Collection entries
******************************
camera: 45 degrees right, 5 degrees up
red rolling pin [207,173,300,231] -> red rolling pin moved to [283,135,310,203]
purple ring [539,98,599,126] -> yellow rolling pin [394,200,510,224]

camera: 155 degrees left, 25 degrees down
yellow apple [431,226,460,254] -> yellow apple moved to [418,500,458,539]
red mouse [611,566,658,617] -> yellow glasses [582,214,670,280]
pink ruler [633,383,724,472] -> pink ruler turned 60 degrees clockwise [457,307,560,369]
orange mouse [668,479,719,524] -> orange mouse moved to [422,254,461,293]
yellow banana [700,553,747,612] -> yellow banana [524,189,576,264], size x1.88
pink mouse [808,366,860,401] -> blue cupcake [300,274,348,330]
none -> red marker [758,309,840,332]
******************************
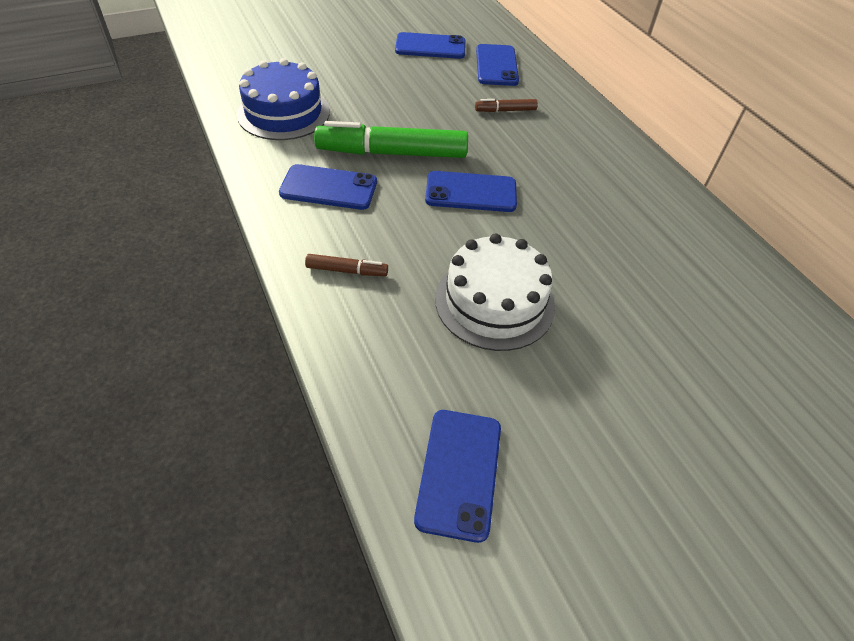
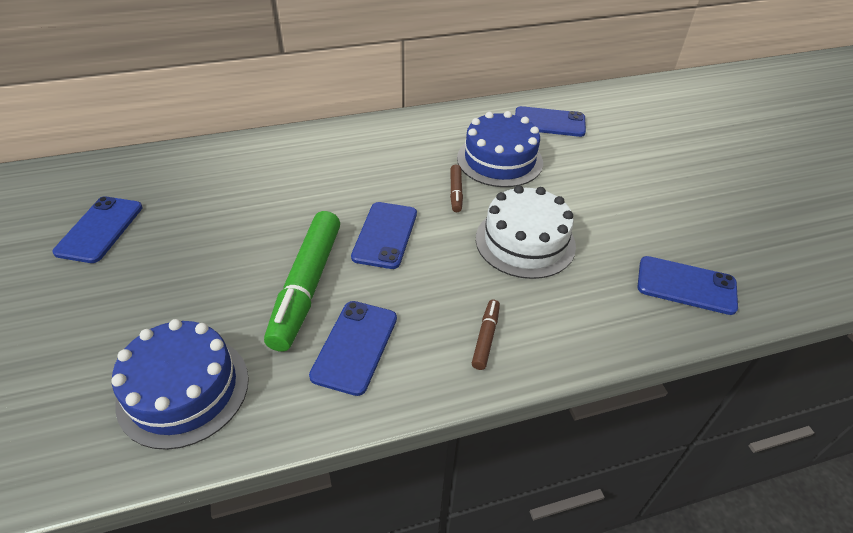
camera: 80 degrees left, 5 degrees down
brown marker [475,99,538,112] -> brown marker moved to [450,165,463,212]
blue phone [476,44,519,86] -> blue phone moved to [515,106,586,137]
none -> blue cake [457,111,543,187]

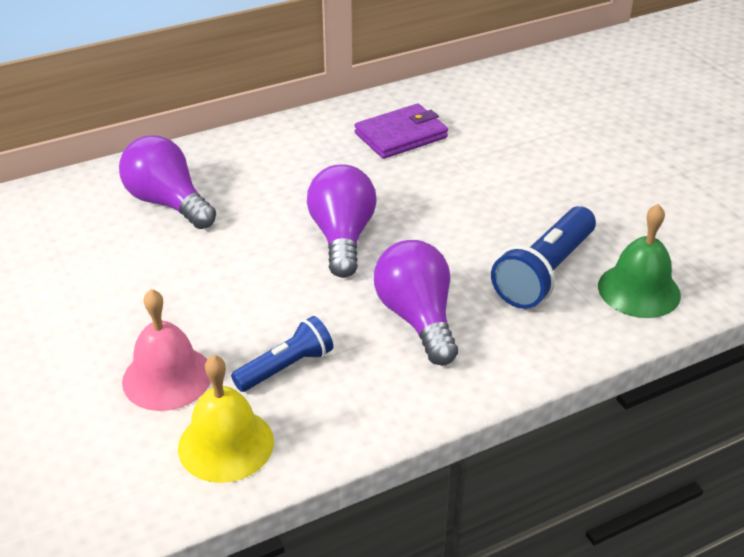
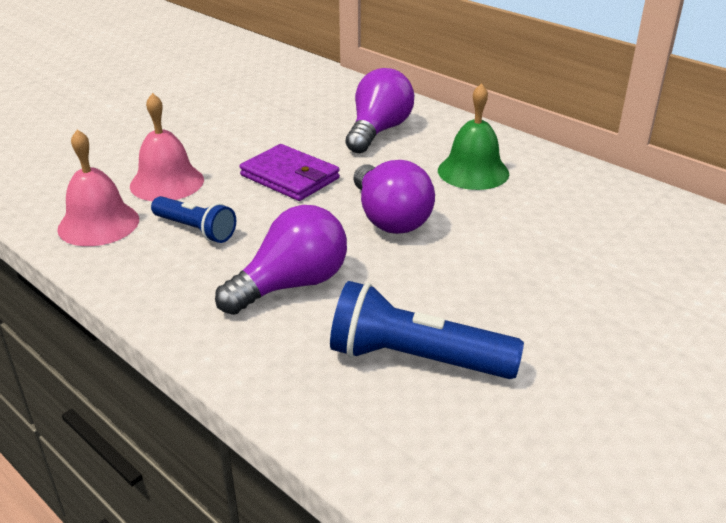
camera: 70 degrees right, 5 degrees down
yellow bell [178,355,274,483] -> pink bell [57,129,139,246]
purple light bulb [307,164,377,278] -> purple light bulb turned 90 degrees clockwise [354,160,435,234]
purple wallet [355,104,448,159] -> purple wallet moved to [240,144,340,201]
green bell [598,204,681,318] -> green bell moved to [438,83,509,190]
******************************
• [WHAT THE TASK ASKS]: In the entries above, identify every line with the string "marker".

• [ANSWER]:
none -> red marker [758,309,840,332]
brown marker [475,99,538,112] -> brown marker moved to [450,165,463,212]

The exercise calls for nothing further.